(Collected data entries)
****

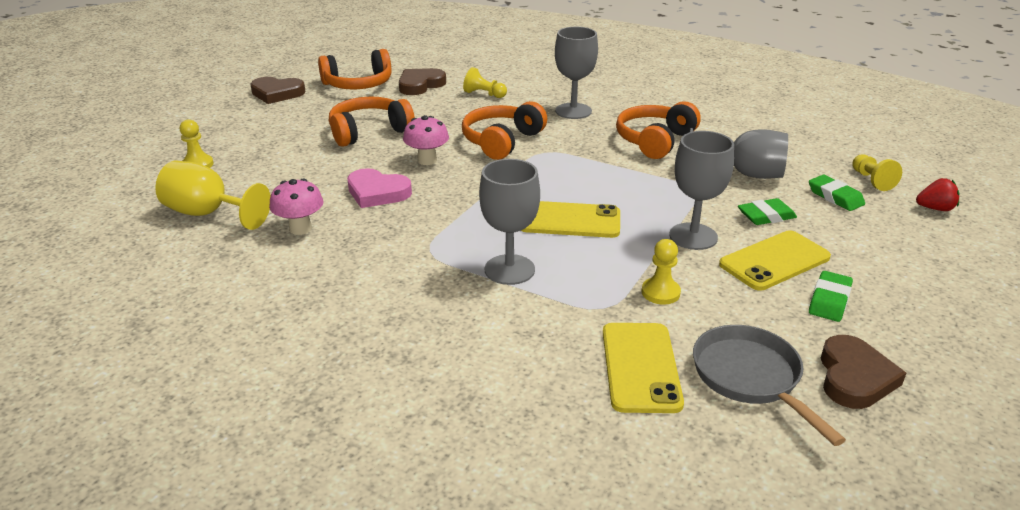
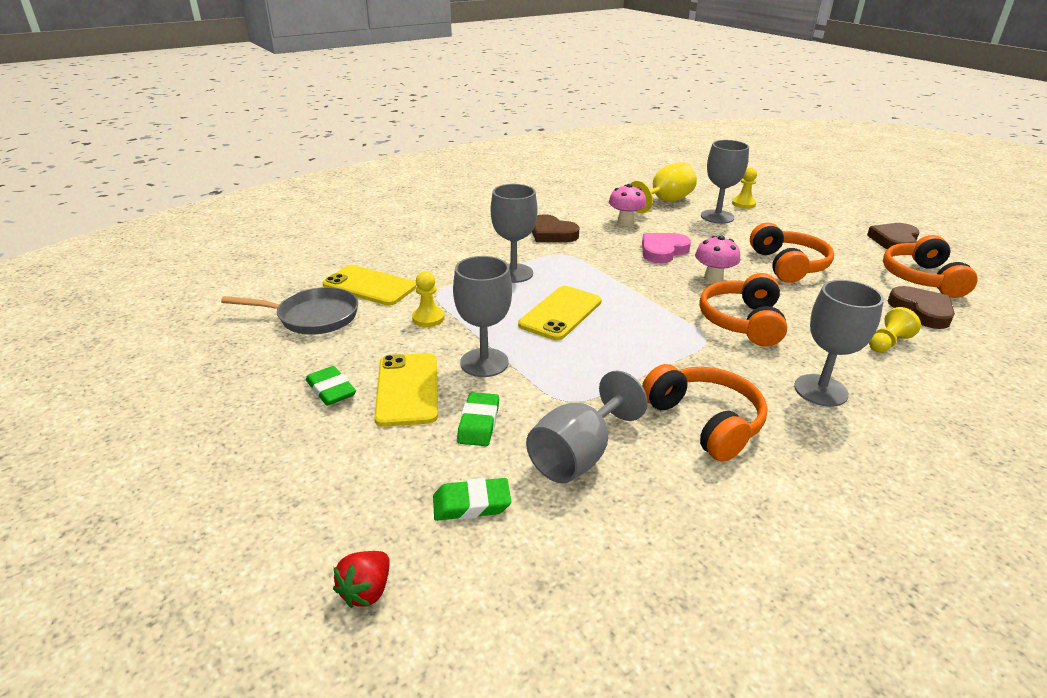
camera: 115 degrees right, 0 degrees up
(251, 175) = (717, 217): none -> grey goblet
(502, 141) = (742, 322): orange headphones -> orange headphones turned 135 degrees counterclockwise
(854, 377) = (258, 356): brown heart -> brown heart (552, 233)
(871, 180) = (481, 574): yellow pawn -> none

****

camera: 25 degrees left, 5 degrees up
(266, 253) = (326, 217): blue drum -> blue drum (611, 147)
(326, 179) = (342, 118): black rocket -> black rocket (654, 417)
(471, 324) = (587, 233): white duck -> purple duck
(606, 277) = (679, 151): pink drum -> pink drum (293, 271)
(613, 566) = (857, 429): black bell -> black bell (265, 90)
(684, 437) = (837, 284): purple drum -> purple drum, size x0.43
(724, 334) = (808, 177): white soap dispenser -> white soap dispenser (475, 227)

****

- **Task item**:
Report back each line of the entries that holds the string "none".

- **Answer space**:
(251, 175) = (717, 217): none -> grey goblet
(871, 180) = (481, 574): yellow pawn -> none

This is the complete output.